*** GIVEN RECORDS

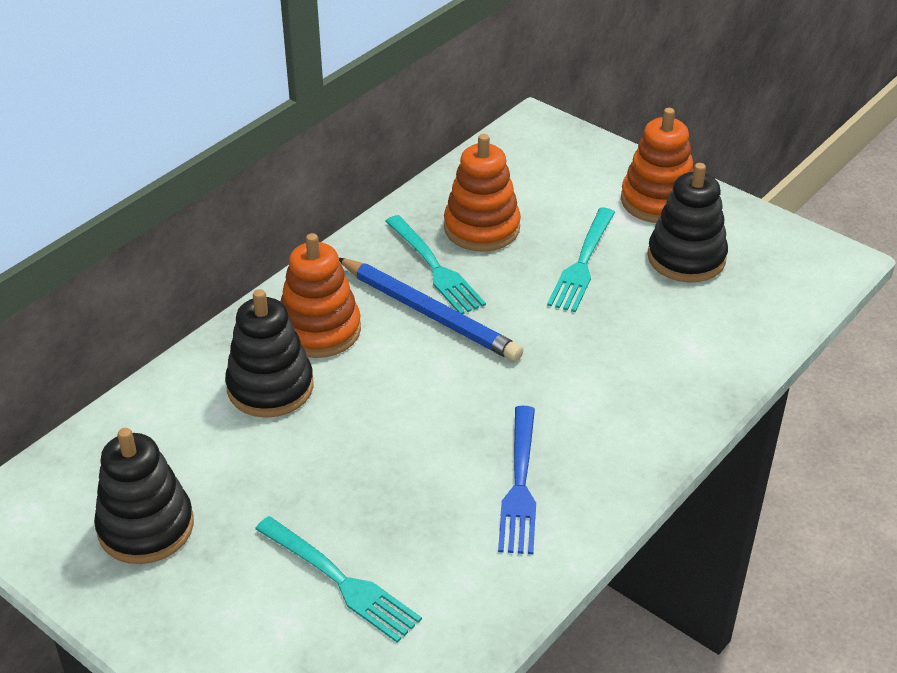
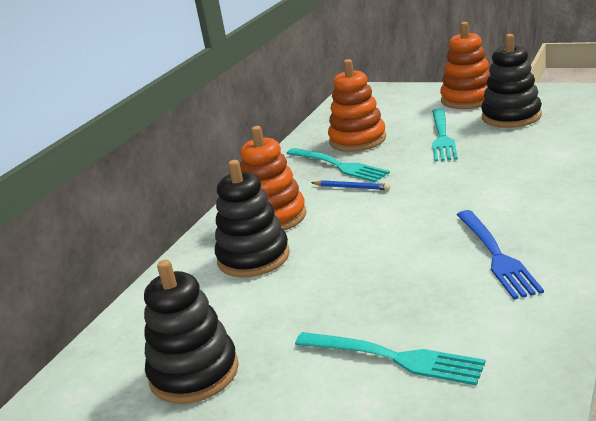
camera: 10 degrees left, 15 degrees down
blue pencil [339,258,523,362] -> blue pencil [311,180,390,190], size x0.45

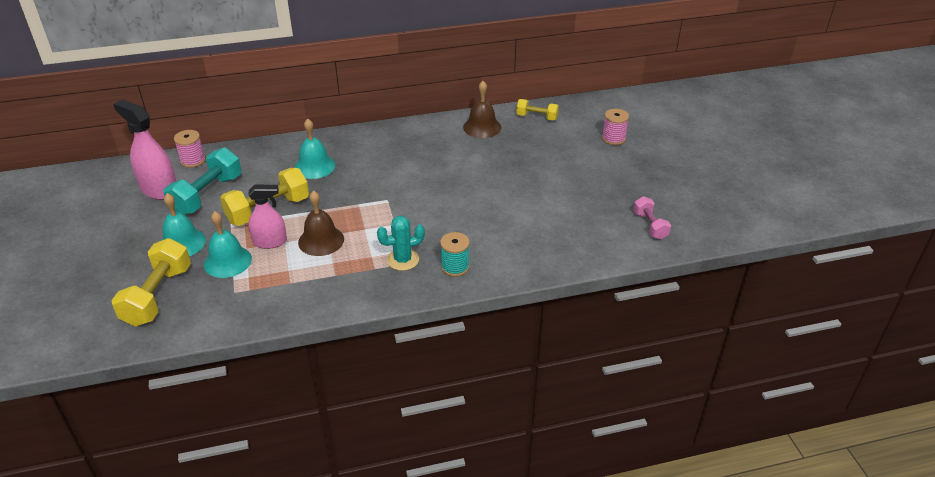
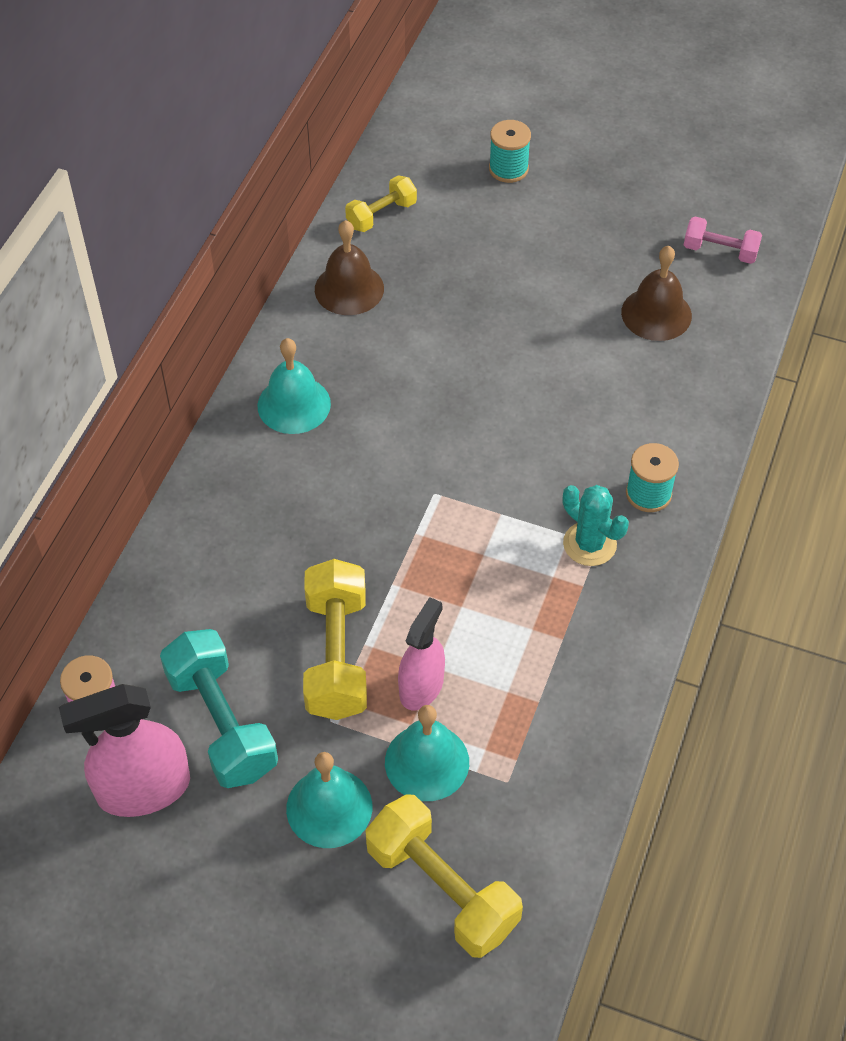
camera: 55 degrees left, 15 degrees up
turquoise bell [294,118,335,179] -> turquoise bell moved to [257,338,331,434]
brown bell [298,190,344,256] -> brown bell moved to [621,246,692,341]
turquoise cactus [377,216,425,271] -> turquoise cactus turned 60 degrees counterclockwise [563,485,629,566]
pink spool [602,109,629,145] -> turquoise spool [489,120,531,183]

******

The required output is every line of the entries, starting at the one that contains "turquoise bell [294,118,335,179]" and ending at the last, copied exactly.

YOUR SOLUTION ▸
turquoise bell [294,118,335,179] -> turquoise bell moved to [257,338,331,434]
brown bell [298,190,344,256] -> brown bell moved to [621,246,692,341]
turquoise cactus [377,216,425,271] -> turquoise cactus turned 60 degrees counterclockwise [563,485,629,566]
pink spool [602,109,629,145] -> turquoise spool [489,120,531,183]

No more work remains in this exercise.